**Brief**
Among the entries below, extract exactly the lines that run from the one with "(yellow) <401 219>" through the one with "to <127 207>", both ends included.

**Records for the exercise**

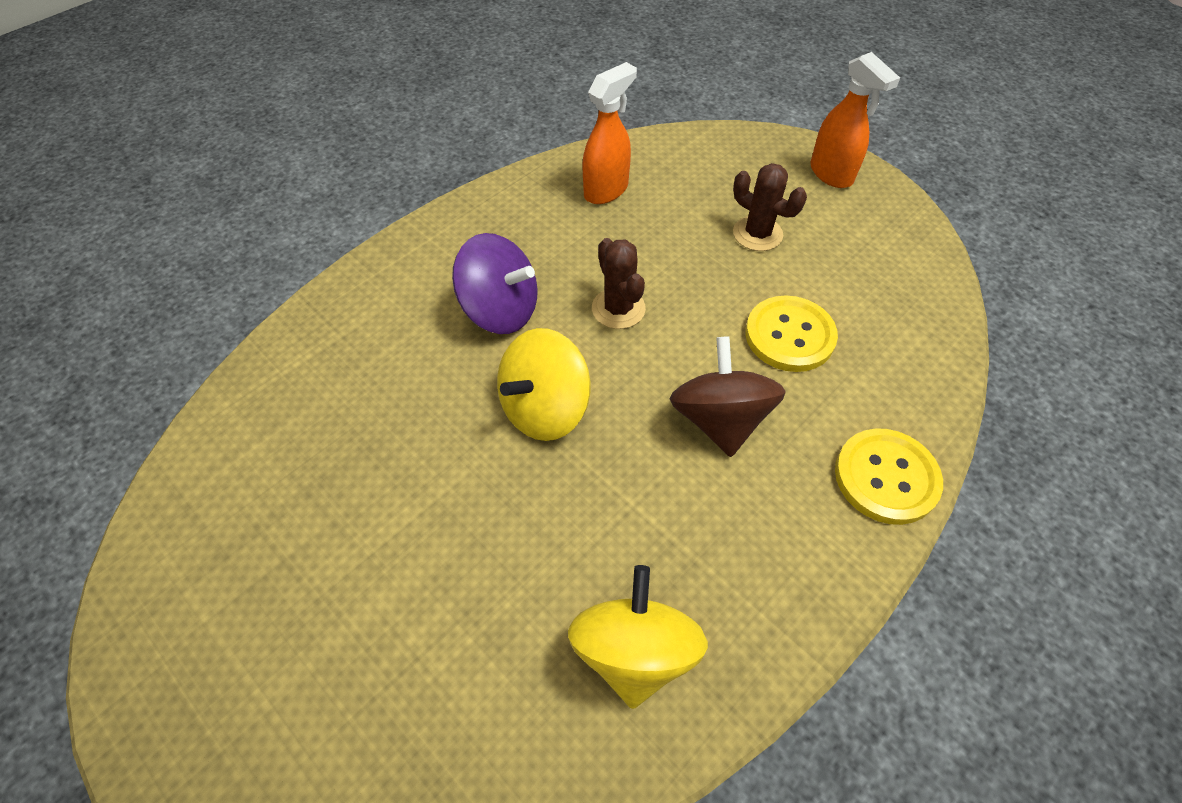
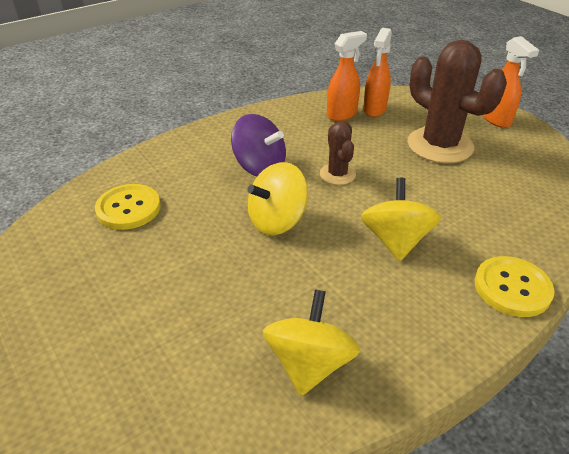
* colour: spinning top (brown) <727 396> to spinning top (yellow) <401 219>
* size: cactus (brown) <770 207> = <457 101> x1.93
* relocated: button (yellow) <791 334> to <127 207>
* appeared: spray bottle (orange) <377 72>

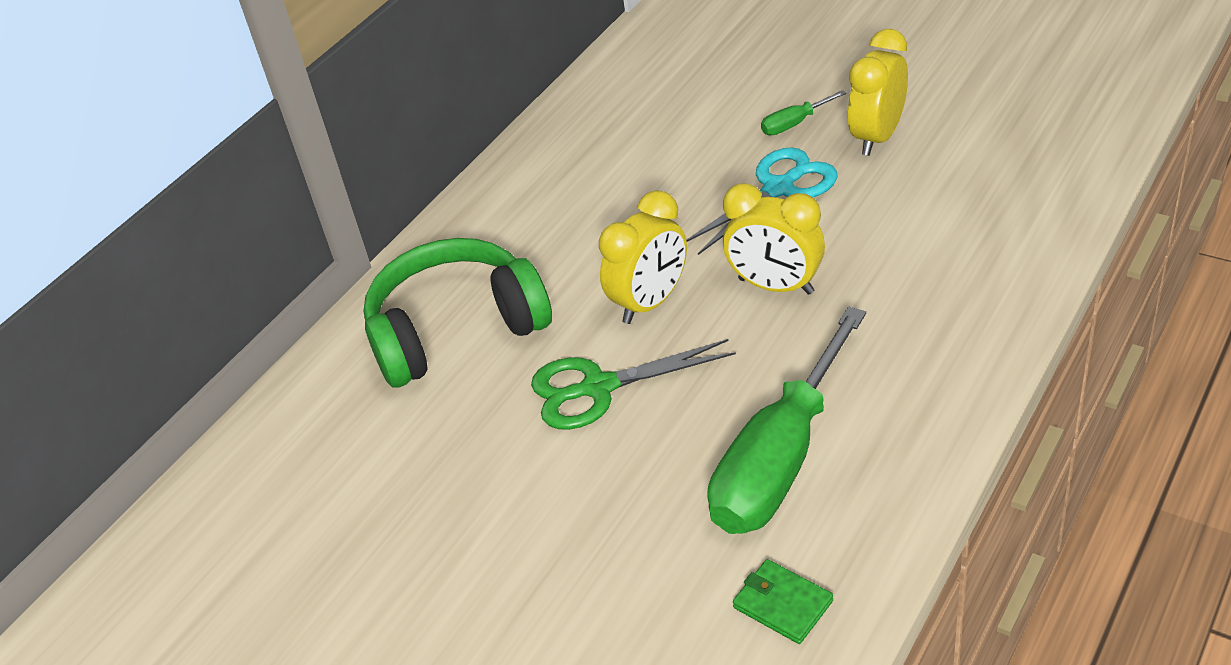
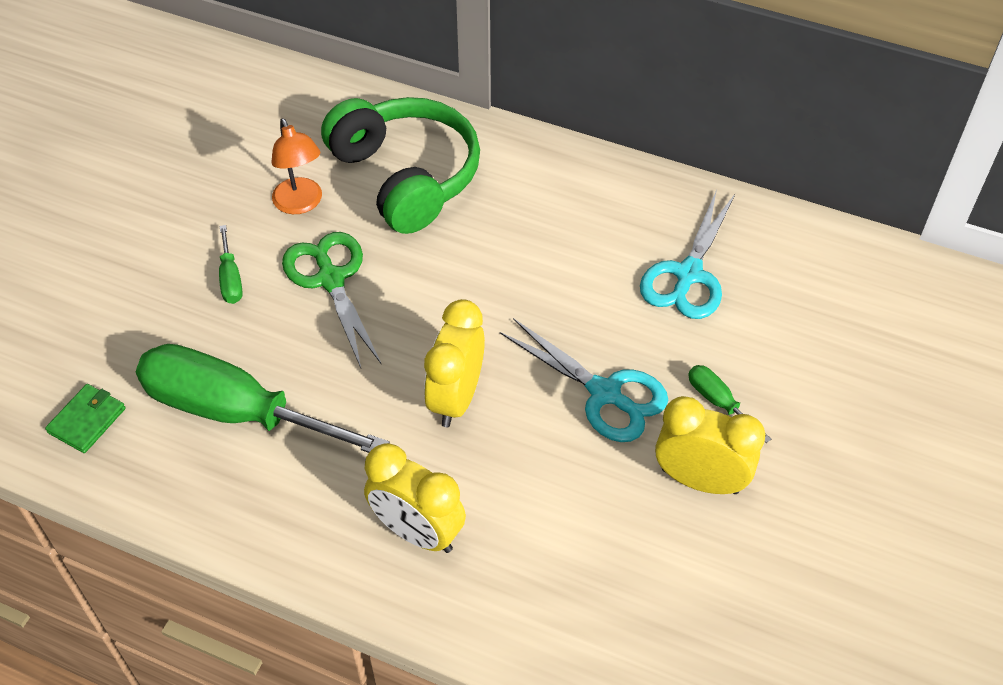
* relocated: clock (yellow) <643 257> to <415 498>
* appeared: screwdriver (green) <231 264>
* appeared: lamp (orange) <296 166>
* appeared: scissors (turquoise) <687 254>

---

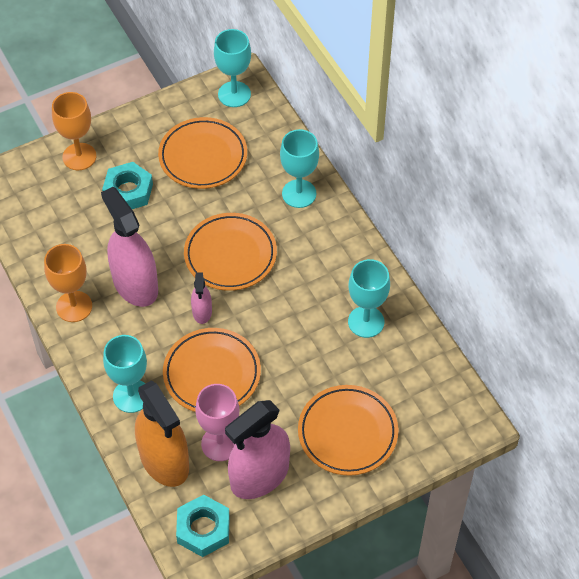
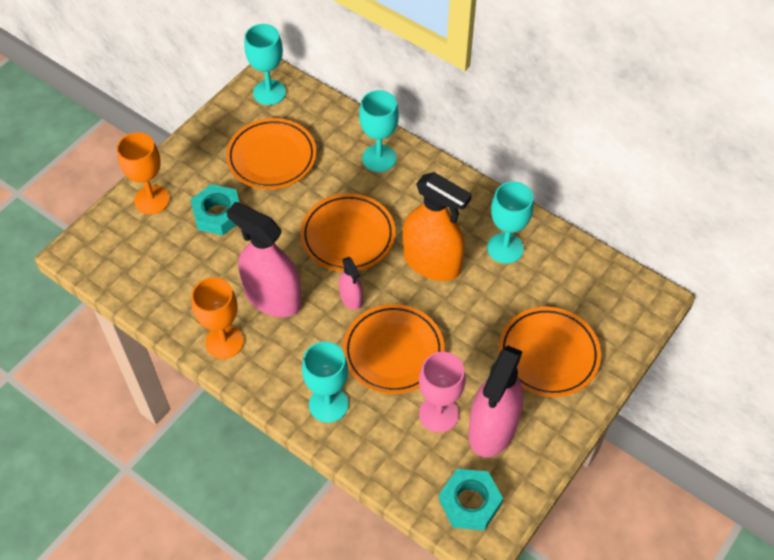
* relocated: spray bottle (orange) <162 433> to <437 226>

--

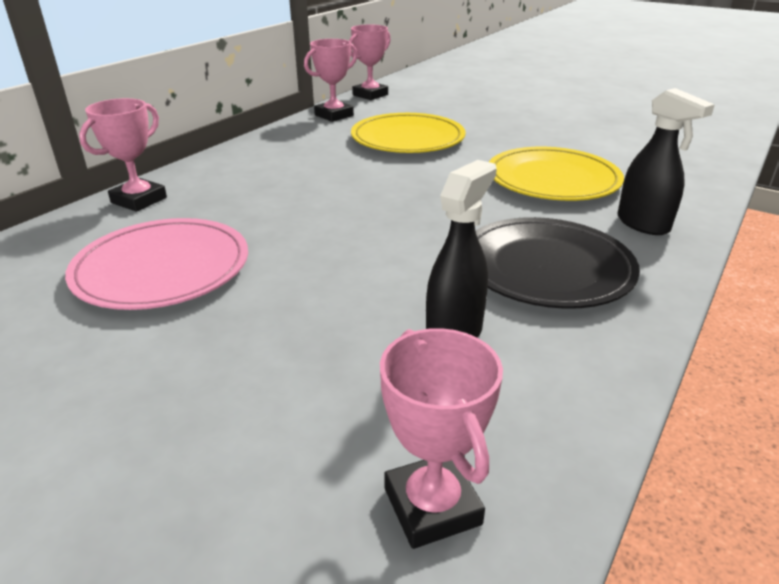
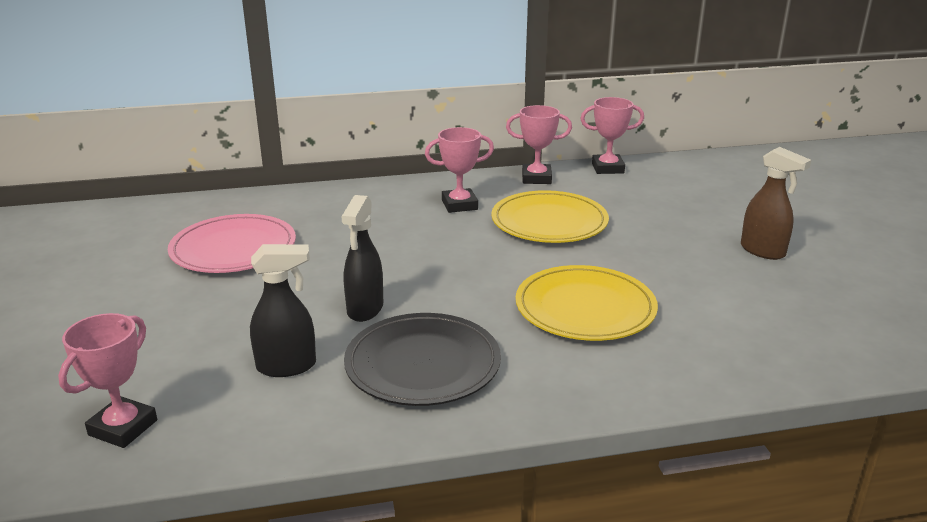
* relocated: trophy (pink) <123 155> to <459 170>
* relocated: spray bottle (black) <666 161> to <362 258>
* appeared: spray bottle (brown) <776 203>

**Output**
* colour: spinning top (brown) <727 396> to spinning top (yellow) <401 219>
* size: cactus (brown) <770 207> = <457 101> x1.93
* relocated: button (yellow) <791 334> to <127 207>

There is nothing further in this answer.